Each record that follows is to be reproduced character for character, pictures excepted.

Source data:
┌──

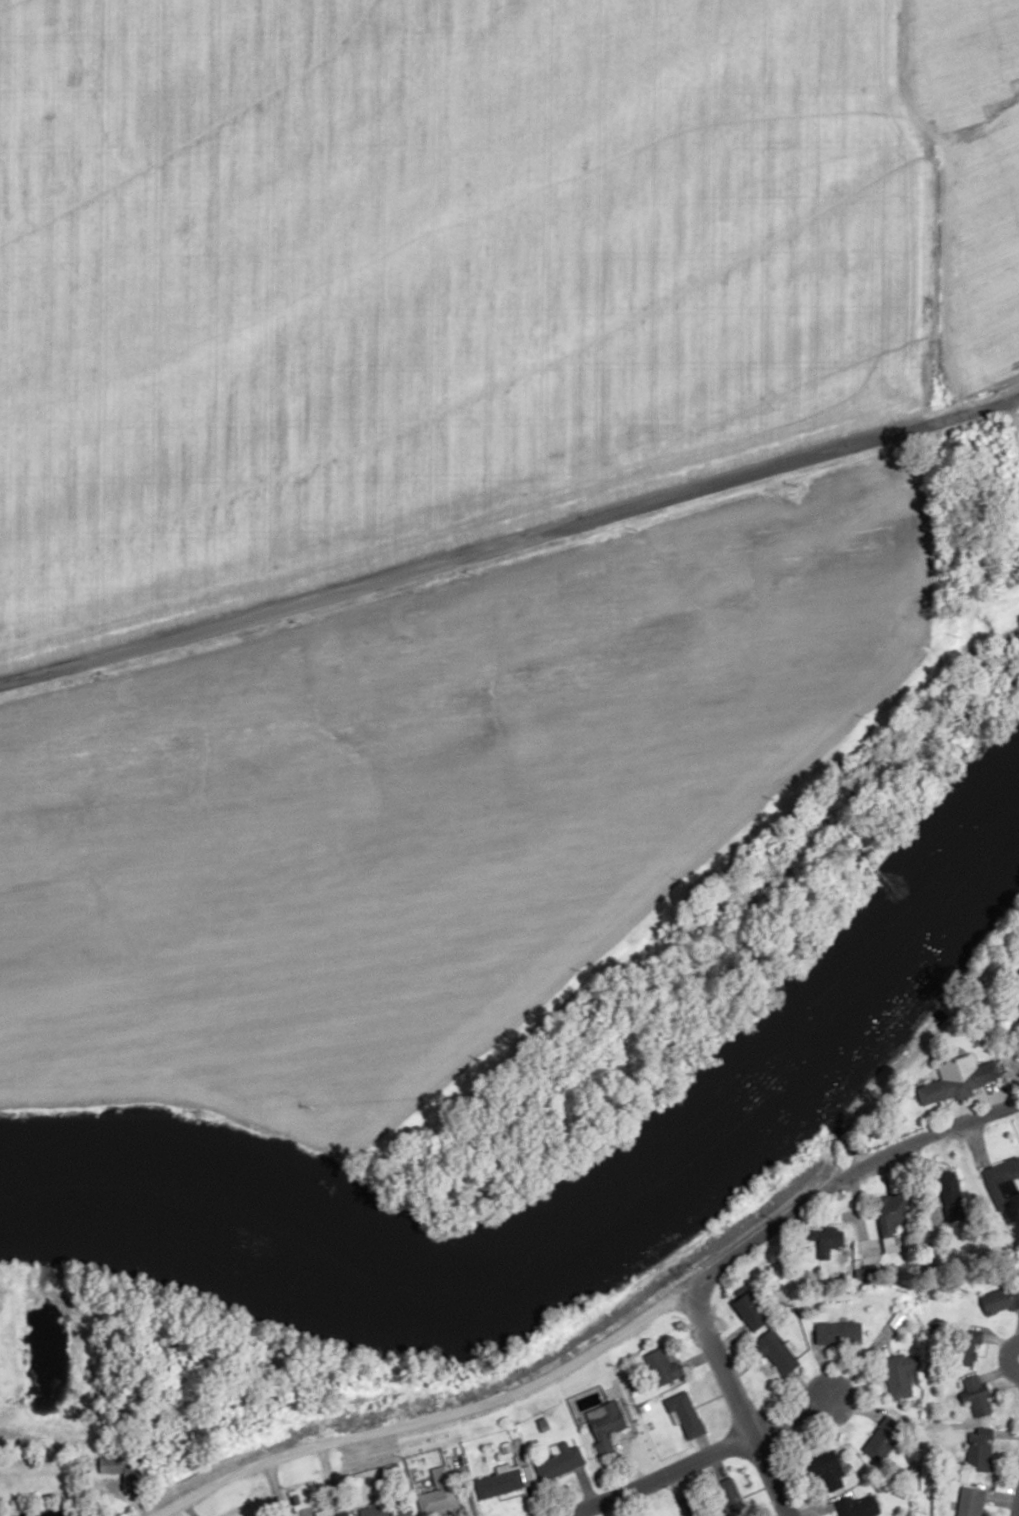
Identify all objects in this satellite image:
road: (940, 203)
road: (511, 543)
building: (956, 1079)
building: (1001, 1181)
building: (951, 1197)
building: (896, 1212)
river: (588, 1251)
building: (1000, 1298)
building: (754, 1311)
building: (839, 1333)
road: (605, 1342)
building: (964, 1347)
building: (778, 1353)
road: (1007, 1357)
building: (663, 1368)
building: (901, 1374)
building: (977, 1395)
road: (734, 1402)
building: (686, 1414)
road: (788, 1417)
building: (606, 1425)
building: (883, 1438)
building: (979, 1452)
building: (560, 1462)
building: (829, 1466)
building: (127, 1471)
road: (651, 1476)
building: (499, 1482)
building: (882, 1482)
building: (439, 1493)
road: (1015, 1497)
building: (970, 1502)
building: (687, 1505)
building: (857, 1506)
building: (387, 1508)
building: (340, 1514)
road: (559, 1515)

└──

Output below:
Identify all objects in this satellite image:
road: (940, 203)
road: (511, 543)
building: (956, 1079)
building: (1001, 1181)
building: (951, 1197)
building: (896, 1212)
river: (588, 1251)
building: (1000, 1298)
building: (754, 1311)
building: (839, 1333)
road: (605, 1342)
building: (964, 1347)
building: (778, 1353)
road: (1007, 1357)
building: (663, 1368)
building: (901, 1374)
building: (977, 1395)
road: (734, 1402)
building: (686, 1414)
road: (788, 1417)
building: (606, 1425)
building: (883, 1438)
building: (979, 1452)
building: (560, 1462)
building: (829, 1466)
building: (127, 1471)
road: (651, 1476)
building: (499, 1482)
building: (882, 1482)
building: (439, 1493)
road: (1015, 1497)
building: (970, 1502)
building: (687, 1505)
building: (857, 1506)
building: (387, 1508)
building: (340, 1514)
road: (559, 1515)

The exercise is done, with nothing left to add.